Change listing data
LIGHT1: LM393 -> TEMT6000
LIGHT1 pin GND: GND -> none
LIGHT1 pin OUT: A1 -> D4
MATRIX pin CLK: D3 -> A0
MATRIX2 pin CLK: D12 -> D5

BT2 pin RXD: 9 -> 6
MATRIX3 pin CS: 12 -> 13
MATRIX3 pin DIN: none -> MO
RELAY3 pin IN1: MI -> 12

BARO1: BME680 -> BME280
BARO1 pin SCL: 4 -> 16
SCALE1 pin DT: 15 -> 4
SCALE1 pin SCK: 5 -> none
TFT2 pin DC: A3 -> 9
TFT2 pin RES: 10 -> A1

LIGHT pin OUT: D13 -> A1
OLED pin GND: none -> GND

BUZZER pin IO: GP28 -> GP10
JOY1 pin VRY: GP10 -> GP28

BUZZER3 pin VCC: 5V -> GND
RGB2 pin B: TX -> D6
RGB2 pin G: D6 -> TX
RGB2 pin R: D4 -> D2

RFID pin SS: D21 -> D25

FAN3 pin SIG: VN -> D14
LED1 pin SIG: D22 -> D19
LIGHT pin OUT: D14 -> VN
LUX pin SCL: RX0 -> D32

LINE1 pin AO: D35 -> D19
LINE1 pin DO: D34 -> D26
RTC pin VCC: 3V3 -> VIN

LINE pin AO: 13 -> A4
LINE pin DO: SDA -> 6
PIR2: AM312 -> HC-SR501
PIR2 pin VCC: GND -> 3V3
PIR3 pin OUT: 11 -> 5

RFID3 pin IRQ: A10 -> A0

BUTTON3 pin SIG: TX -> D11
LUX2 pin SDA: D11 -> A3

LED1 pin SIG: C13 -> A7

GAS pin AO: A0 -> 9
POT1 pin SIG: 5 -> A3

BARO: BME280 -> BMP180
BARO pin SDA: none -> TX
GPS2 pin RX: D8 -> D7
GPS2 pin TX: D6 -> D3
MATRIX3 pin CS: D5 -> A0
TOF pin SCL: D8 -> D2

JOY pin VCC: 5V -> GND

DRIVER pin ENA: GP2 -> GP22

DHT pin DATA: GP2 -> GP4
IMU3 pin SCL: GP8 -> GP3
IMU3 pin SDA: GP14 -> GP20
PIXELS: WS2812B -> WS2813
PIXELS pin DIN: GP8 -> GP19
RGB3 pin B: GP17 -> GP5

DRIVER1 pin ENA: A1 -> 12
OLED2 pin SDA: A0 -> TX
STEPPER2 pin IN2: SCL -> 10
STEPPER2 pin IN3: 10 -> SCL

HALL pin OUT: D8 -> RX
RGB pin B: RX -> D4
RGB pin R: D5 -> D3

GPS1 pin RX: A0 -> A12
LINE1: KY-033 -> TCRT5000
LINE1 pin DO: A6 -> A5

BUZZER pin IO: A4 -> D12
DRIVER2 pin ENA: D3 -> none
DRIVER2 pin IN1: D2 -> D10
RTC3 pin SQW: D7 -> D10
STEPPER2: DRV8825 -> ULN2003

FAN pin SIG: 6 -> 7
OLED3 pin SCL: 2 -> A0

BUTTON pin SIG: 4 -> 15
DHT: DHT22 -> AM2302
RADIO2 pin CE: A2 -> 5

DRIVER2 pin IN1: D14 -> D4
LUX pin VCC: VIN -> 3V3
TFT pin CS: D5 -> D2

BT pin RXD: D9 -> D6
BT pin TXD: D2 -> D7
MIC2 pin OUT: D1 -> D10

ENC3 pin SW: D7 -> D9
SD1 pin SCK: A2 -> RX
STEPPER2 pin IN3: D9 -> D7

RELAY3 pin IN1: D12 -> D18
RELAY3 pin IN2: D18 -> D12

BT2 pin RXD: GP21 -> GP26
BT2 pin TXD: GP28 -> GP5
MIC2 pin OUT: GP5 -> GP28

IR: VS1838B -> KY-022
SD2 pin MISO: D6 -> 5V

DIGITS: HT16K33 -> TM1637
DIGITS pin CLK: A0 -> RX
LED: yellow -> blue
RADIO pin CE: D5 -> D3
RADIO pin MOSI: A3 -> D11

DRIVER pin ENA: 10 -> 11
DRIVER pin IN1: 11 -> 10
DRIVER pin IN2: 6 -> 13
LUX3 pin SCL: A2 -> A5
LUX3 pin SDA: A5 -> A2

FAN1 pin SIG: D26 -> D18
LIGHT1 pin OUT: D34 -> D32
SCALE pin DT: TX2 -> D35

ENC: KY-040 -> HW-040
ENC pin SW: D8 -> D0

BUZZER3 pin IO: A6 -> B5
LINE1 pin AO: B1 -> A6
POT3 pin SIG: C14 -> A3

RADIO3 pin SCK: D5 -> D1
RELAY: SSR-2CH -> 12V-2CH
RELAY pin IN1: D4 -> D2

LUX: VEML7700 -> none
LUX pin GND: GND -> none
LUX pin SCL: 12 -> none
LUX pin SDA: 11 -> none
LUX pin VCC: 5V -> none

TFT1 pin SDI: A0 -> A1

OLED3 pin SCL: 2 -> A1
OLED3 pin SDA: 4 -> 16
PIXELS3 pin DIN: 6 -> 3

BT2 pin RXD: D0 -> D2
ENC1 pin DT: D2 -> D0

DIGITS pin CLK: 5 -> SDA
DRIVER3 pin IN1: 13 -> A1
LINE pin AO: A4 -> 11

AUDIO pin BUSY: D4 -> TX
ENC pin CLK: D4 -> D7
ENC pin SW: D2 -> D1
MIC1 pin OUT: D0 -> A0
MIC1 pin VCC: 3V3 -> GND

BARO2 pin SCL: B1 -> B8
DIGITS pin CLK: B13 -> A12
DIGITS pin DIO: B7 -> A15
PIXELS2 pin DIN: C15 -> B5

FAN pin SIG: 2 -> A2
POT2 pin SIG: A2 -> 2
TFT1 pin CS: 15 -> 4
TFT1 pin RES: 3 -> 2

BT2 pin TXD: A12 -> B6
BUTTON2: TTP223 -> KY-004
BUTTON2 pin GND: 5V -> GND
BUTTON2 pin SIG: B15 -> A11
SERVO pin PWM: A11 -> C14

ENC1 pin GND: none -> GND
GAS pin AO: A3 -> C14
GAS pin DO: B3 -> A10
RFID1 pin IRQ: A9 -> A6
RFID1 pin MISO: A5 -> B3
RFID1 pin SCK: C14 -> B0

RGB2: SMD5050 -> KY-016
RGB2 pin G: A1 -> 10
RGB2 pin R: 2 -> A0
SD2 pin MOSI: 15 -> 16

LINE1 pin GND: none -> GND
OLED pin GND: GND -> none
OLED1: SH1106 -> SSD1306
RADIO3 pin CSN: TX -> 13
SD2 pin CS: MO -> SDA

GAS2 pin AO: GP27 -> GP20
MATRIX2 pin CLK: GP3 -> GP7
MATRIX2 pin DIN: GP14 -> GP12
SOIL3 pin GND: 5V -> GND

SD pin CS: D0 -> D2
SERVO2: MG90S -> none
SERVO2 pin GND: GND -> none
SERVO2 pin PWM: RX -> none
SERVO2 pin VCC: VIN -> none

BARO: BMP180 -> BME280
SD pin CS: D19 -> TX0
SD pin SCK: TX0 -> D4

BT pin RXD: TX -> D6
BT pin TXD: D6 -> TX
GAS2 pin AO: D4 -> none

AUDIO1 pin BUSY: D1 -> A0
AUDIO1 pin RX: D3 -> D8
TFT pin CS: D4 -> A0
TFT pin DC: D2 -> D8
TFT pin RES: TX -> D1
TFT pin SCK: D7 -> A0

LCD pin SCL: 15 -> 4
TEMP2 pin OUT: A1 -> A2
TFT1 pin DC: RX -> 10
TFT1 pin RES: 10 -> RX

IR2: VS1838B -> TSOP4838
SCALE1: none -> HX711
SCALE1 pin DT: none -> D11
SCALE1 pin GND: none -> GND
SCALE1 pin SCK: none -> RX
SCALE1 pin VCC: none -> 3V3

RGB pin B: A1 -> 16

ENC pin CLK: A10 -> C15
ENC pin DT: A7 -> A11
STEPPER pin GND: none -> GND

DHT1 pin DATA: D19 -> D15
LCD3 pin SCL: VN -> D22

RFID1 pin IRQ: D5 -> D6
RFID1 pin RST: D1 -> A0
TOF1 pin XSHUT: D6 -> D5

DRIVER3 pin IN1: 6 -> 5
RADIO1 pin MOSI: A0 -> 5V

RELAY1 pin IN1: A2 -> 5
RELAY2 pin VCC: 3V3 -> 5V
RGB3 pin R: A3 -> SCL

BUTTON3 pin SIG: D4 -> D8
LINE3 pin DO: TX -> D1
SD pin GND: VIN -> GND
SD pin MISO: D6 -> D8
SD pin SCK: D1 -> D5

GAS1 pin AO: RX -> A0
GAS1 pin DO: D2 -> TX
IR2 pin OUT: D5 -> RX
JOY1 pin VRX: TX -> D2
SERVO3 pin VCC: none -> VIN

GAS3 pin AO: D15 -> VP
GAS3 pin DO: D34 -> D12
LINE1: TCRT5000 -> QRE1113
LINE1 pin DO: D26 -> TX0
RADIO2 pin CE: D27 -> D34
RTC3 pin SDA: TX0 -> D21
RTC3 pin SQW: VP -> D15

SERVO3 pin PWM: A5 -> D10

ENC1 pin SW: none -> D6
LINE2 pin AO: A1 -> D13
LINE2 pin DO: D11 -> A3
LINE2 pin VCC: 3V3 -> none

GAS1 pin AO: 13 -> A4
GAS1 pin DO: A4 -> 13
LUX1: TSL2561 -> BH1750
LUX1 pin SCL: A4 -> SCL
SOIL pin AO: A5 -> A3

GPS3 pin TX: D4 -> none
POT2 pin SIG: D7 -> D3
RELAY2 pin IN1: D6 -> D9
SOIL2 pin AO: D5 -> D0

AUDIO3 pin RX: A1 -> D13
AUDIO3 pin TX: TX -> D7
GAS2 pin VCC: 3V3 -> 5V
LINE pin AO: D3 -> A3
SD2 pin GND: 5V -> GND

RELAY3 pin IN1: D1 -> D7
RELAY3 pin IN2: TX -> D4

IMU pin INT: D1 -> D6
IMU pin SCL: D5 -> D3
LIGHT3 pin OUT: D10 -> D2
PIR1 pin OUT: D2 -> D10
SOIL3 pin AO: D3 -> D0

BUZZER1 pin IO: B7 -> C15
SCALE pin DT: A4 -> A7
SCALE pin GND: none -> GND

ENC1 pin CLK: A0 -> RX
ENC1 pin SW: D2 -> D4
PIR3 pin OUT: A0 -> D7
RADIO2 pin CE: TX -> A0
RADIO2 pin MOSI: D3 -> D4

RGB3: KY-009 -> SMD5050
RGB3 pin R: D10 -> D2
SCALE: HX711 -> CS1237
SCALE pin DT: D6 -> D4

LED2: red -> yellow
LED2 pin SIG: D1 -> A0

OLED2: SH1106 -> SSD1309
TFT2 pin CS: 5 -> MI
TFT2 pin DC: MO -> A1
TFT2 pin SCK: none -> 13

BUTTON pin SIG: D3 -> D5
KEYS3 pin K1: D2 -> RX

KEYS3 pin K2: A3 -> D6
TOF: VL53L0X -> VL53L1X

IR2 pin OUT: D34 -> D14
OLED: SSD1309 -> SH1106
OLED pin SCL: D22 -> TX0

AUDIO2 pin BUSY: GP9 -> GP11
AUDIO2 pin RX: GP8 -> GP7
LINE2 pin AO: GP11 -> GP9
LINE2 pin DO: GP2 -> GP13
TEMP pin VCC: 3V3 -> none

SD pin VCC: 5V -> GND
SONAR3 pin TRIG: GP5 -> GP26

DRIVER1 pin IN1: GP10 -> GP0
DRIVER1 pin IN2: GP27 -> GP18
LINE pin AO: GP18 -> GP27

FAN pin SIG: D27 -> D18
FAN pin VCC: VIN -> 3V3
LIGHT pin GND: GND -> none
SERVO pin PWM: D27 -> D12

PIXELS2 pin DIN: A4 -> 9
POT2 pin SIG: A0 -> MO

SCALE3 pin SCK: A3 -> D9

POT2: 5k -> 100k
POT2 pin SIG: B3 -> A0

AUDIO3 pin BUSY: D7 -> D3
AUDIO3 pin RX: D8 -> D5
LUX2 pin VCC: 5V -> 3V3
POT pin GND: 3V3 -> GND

What this task involves >> Return exactly the lines above from the line that has "RTC pin VCC: 3V3 -> VIN" through the line that has "JOY pin VCC: 5V -> GND", inclusive, and nothing else.

The completed task >>
RTC pin VCC: 3V3 -> VIN

LINE pin AO: 13 -> A4
LINE pin DO: SDA -> 6
PIR2: AM312 -> HC-SR501
PIR2 pin VCC: GND -> 3V3
PIR3 pin OUT: 11 -> 5

RFID3 pin IRQ: A10 -> A0

BUTTON3 pin SIG: TX -> D11
LUX2 pin SDA: D11 -> A3

LED1 pin SIG: C13 -> A7

GAS pin AO: A0 -> 9
POT1 pin SIG: 5 -> A3

BARO: BME280 -> BMP180
BARO pin SDA: none -> TX
GPS2 pin RX: D8 -> D7
GPS2 pin TX: D6 -> D3
MATRIX3 pin CS: D5 -> A0
TOF pin SCL: D8 -> D2

JOY pin VCC: 5V -> GND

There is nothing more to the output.